[[ TASK INPUT open ]]
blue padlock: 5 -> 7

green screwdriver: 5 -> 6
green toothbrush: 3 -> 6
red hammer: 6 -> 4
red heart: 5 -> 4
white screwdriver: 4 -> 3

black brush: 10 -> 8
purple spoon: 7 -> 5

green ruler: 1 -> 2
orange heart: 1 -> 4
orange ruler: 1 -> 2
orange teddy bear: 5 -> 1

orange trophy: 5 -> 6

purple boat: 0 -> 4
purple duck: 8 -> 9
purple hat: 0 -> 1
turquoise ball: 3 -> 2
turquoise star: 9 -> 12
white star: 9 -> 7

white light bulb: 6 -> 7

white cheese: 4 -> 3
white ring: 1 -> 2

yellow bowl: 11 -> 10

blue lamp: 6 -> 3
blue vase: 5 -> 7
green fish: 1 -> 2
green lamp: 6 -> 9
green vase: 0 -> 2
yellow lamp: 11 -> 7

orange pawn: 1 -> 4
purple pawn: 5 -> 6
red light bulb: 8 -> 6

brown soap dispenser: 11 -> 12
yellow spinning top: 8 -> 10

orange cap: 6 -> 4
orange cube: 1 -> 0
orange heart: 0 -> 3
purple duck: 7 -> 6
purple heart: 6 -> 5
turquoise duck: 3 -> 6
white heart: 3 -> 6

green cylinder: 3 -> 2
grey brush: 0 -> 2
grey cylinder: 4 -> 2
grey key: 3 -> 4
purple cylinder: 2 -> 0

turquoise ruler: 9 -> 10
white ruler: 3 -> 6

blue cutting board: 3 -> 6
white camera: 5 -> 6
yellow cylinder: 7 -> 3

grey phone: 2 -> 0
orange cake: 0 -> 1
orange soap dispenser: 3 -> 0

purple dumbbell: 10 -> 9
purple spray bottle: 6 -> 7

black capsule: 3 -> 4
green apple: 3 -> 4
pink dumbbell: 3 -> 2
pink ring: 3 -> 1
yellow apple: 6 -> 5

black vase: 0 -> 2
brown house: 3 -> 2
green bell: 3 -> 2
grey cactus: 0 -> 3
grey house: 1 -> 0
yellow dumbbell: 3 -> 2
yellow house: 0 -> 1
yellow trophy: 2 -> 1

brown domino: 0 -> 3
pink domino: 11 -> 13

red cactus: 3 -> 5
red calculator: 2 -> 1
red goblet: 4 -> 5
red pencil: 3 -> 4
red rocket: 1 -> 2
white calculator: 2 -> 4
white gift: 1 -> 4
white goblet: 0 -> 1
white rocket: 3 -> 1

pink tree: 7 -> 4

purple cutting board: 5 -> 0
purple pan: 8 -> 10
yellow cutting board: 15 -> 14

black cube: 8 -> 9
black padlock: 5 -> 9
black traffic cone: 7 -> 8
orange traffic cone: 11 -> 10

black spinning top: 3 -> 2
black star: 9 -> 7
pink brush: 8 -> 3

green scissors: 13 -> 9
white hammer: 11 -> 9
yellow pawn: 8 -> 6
[[ TASK INPUT closed ]]
__AIM OF THE TASK__. Please give back exactly the lines of the listing above that run from the one containing "grey cylinder: 4 -> 2" through the one containing "white goblet: 0 -> 1", and only those.

__SOLUTION TO THE PROBLEM__.
grey cylinder: 4 -> 2
grey key: 3 -> 4
purple cylinder: 2 -> 0

turquoise ruler: 9 -> 10
white ruler: 3 -> 6

blue cutting board: 3 -> 6
white camera: 5 -> 6
yellow cylinder: 7 -> 3

grey phone: 2 -> 0
orange cake: 0 -> 1
orange soap dispenser: 3 -> 0

purple dumbbell: 10 -> 9
purple spray bottle: 6 -> 7

black capsule: 3 -> 4
green apple: 3 -> 4
pink dumbbell: 3 -> 2
pink ring: 3 -> 1
yellow apple: 6 -> 5

black vase: 0 -> 2
brown house: 3 -> 2
green bell: 3 -> 2
grey cactus: 0 -> 3
grey house: 1 -> 0
yellow dumbbell: 3 -> 2
yellow house: 0 -> 1
yellow trophy: 2 -> 1

brown domino: 0 -> 3
pink domino: 11 -> 13

red cactus: 3 -> 5
red calculator: 2 -> 1
red goblet: 4 -> 5
red pencil: 3 -> 4
red rocket: 1 -> 2
white calculator: 2 -> 4
white gift: 1 -> 4
white goblet: 0 -> 1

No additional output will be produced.